What is being asked.
Show every line in the records below that contains the word "STEPPER".

Source data.

-=-=-

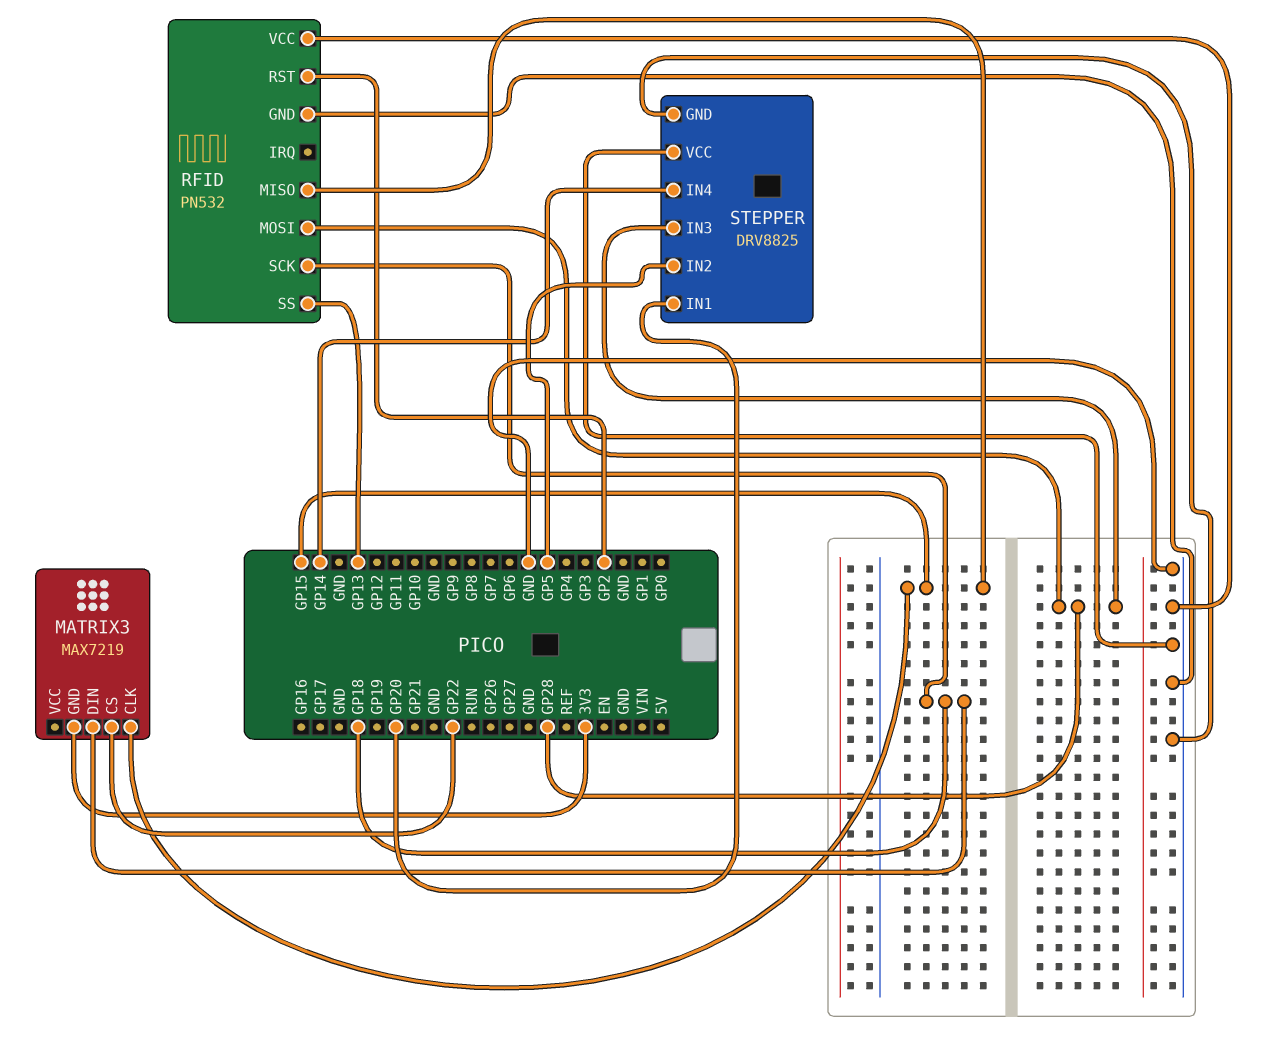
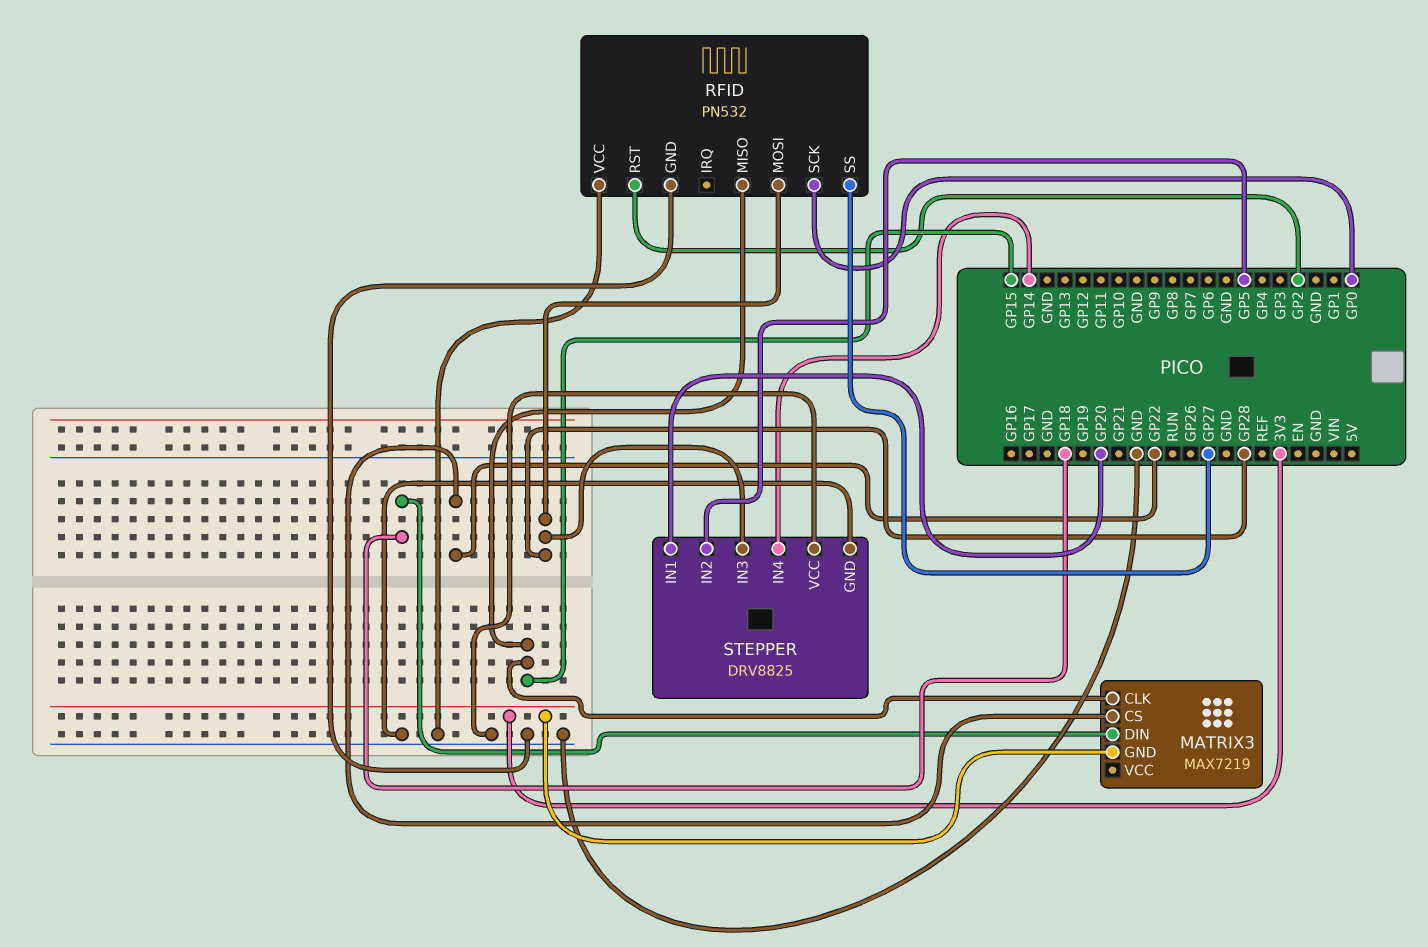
RFID pin SCK: GP18 -> GP0
RFID pin SS: GP13 -> GP27

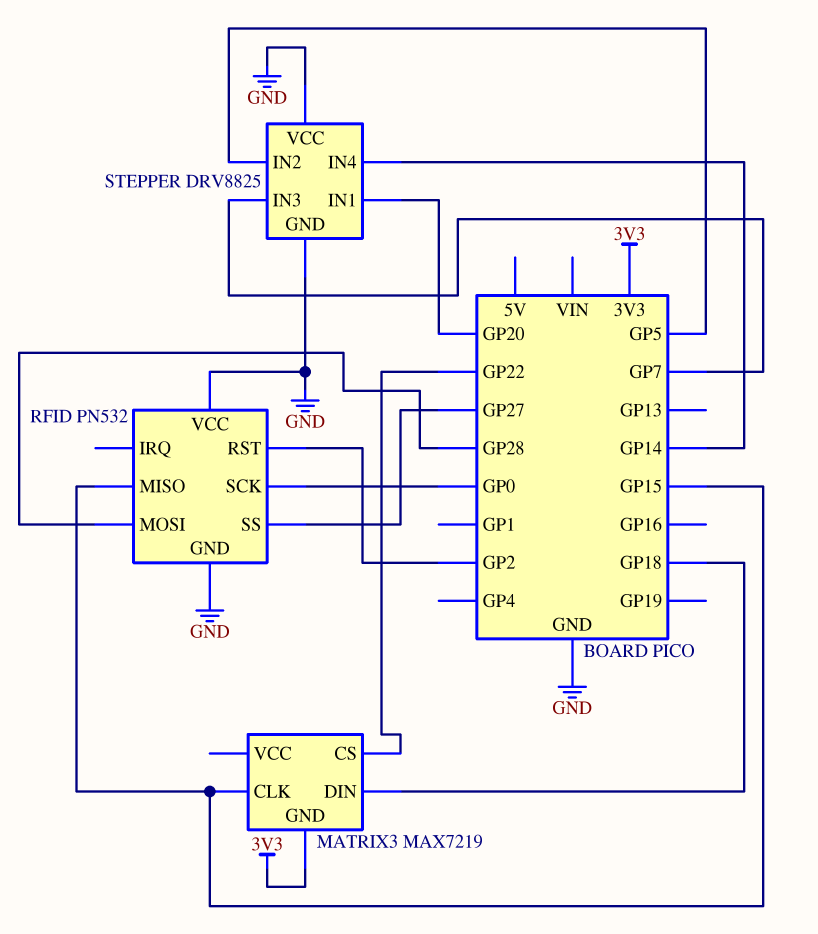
STEPPER pin IN3: GP28 -> GP7

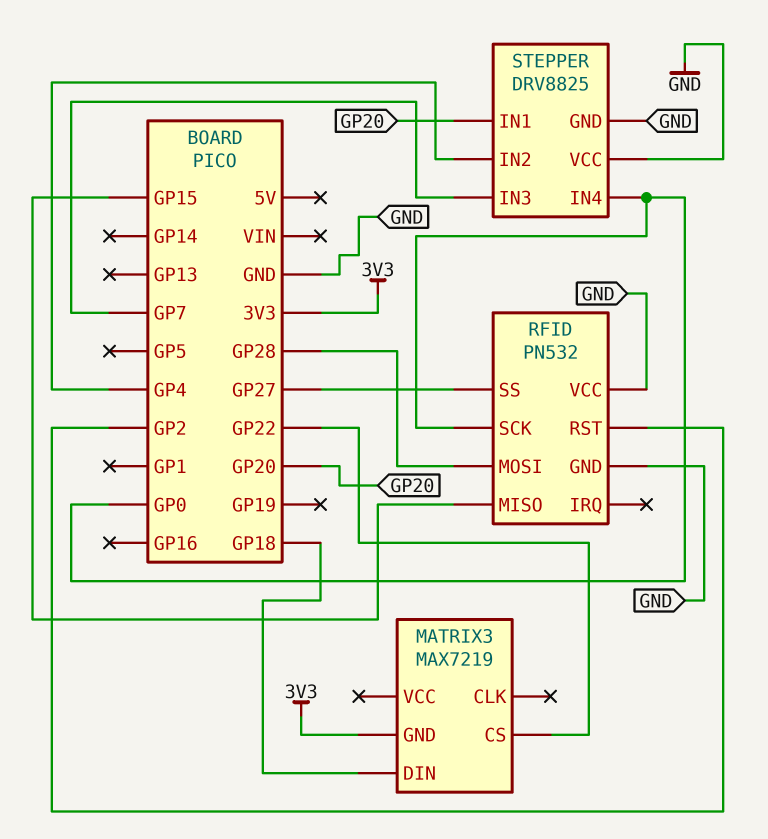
MATRIX3 pin CLK: GP15 -> none
STEPPER pin IN2: GP5 -> GP4
STEPPER pin IN4: GP14 -> GP0

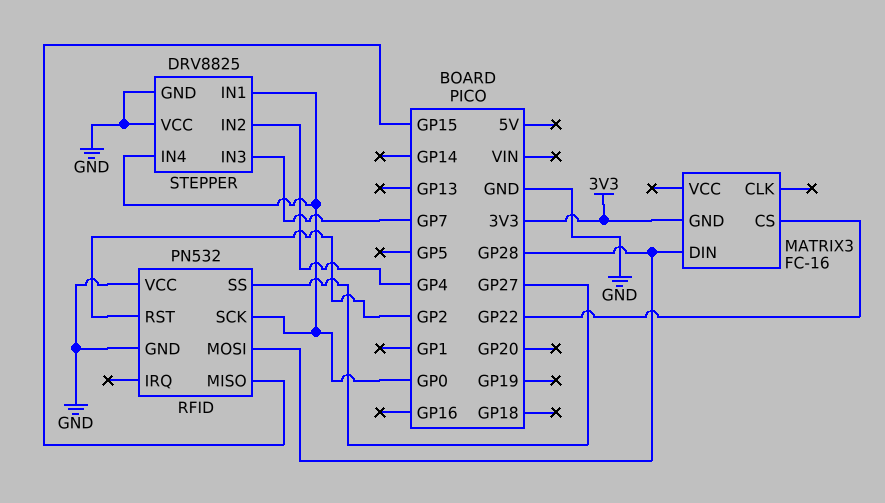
MATRIX3: MAX7219 -> FC-16
MATRIX3 pin DIN: GP18 -> GP28
STEPPER pin IN1: GP20 -> GP0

-=-=-

Written answer.
STEPPER pin IN3: GP28 -> GP7
STEPPER pin IN2: GP5 -> GP4
STEPPER pin IN4: GP14 -> GP0
STEPPER pin IN1: GP20 -> GP0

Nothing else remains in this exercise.